> Exercise description: Using only the entries below, output the lines starting at the one containing "red hammer [497,305,609,343]" and ending at the one containing "none -> brown can [662,482,751,607]", exactly and inclusive of both, omitting the pictures.

::: Records for the exercise

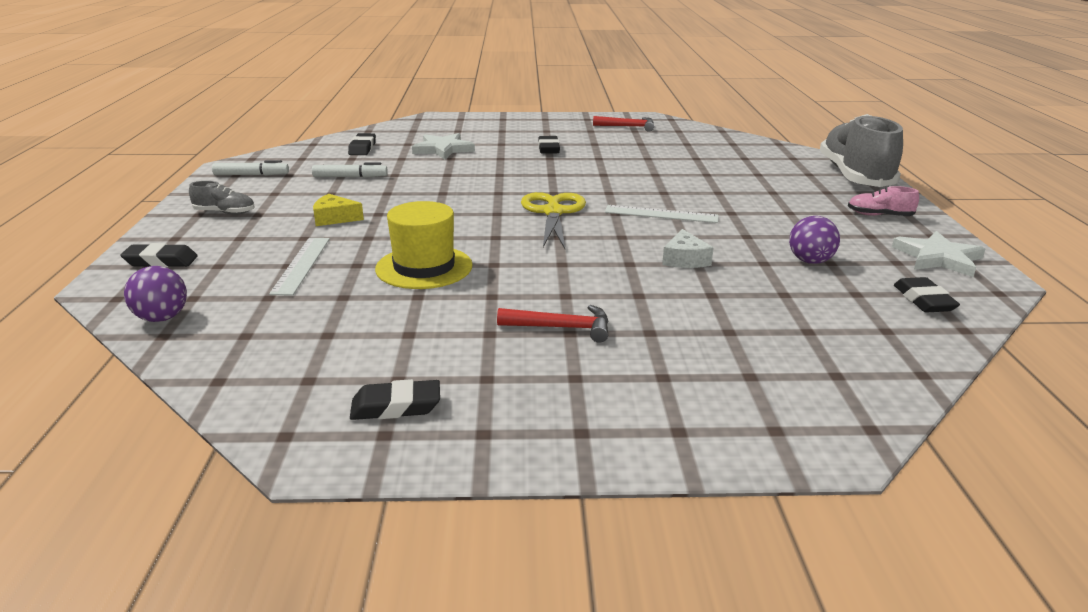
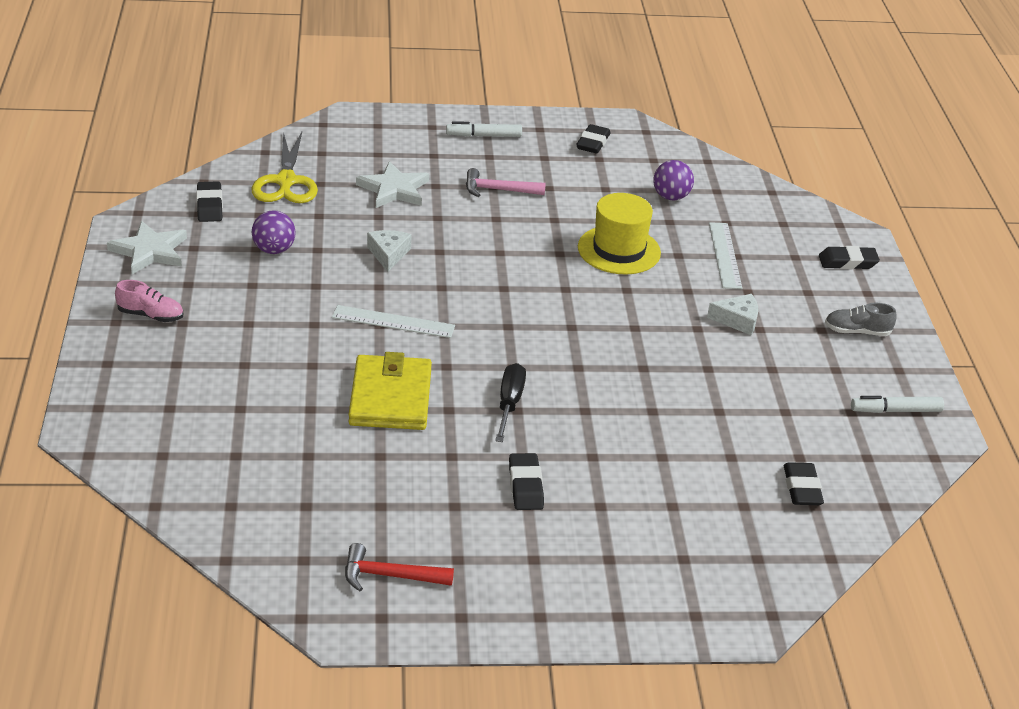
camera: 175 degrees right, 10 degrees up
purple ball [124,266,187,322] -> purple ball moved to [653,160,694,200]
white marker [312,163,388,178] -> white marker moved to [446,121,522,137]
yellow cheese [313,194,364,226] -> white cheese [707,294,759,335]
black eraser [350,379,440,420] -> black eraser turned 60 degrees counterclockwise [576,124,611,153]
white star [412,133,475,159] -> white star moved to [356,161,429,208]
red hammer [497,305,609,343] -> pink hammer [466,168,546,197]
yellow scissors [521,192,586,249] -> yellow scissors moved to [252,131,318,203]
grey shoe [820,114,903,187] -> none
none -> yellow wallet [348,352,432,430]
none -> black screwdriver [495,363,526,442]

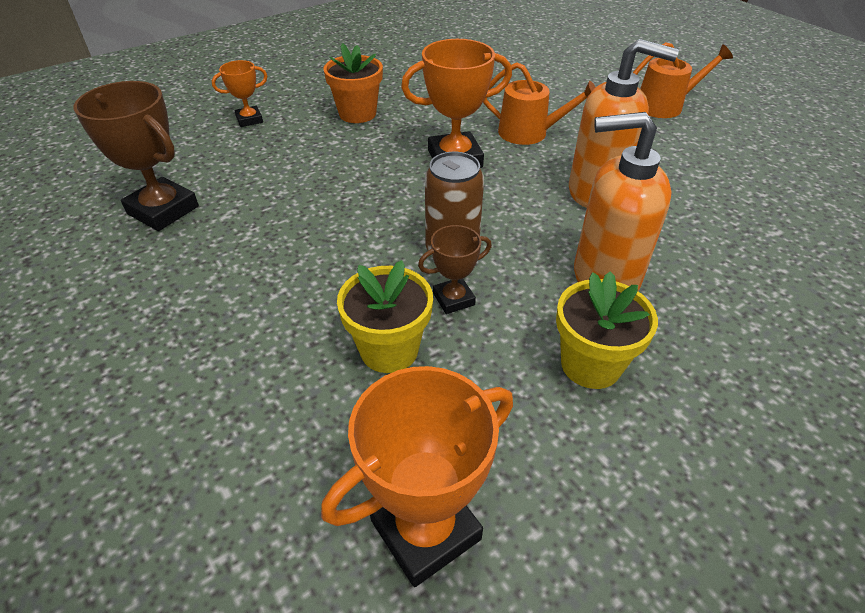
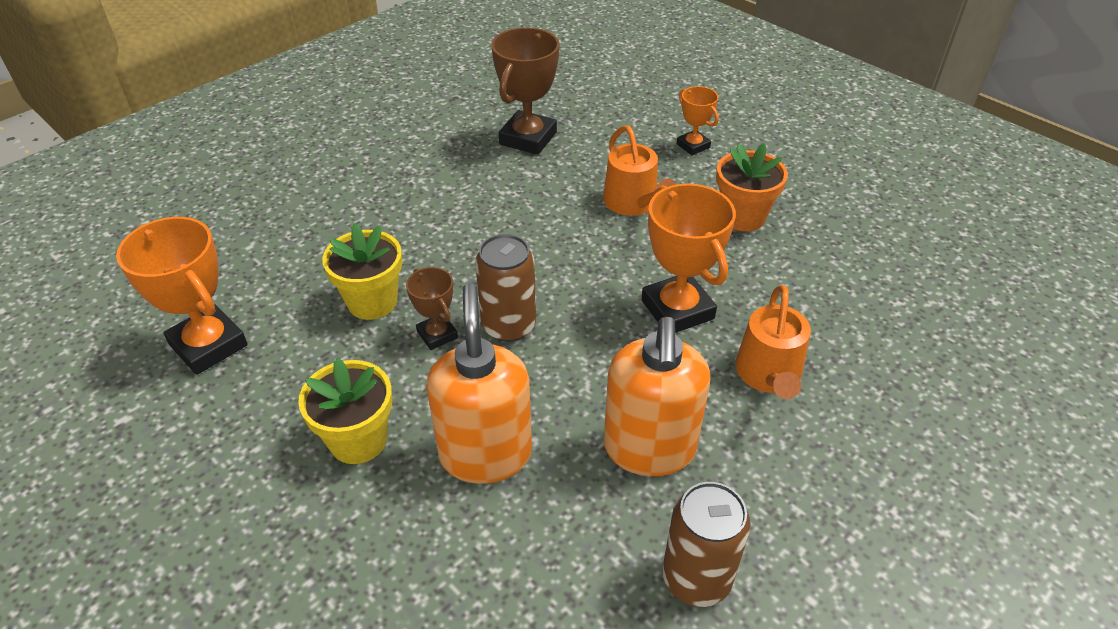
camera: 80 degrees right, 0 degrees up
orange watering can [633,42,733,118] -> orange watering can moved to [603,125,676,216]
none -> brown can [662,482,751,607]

::::::
::: Records for the exercise

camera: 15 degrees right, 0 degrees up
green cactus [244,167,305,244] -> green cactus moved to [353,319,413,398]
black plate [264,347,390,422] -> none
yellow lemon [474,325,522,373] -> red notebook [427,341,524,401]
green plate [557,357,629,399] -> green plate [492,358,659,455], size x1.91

::::::

> Task result:
red hammer [497,305,609,343] -> pink hammer [466,168,546,197]
yellow scissors [521,192,586,249] -> yellow scissors moved to [252,131,318,203]
grey shoe [820,114,903,187] -> none
none -> yellow wallet [348,352,432,430]
none -> black screwdriver [495,363,526,442]

camera: 80 degrees right, 0 degrees up
orange watering can [633,42,733,118] -> orange watering can moved to [603,125,676,216]
none -> brown can [662,482,751,607]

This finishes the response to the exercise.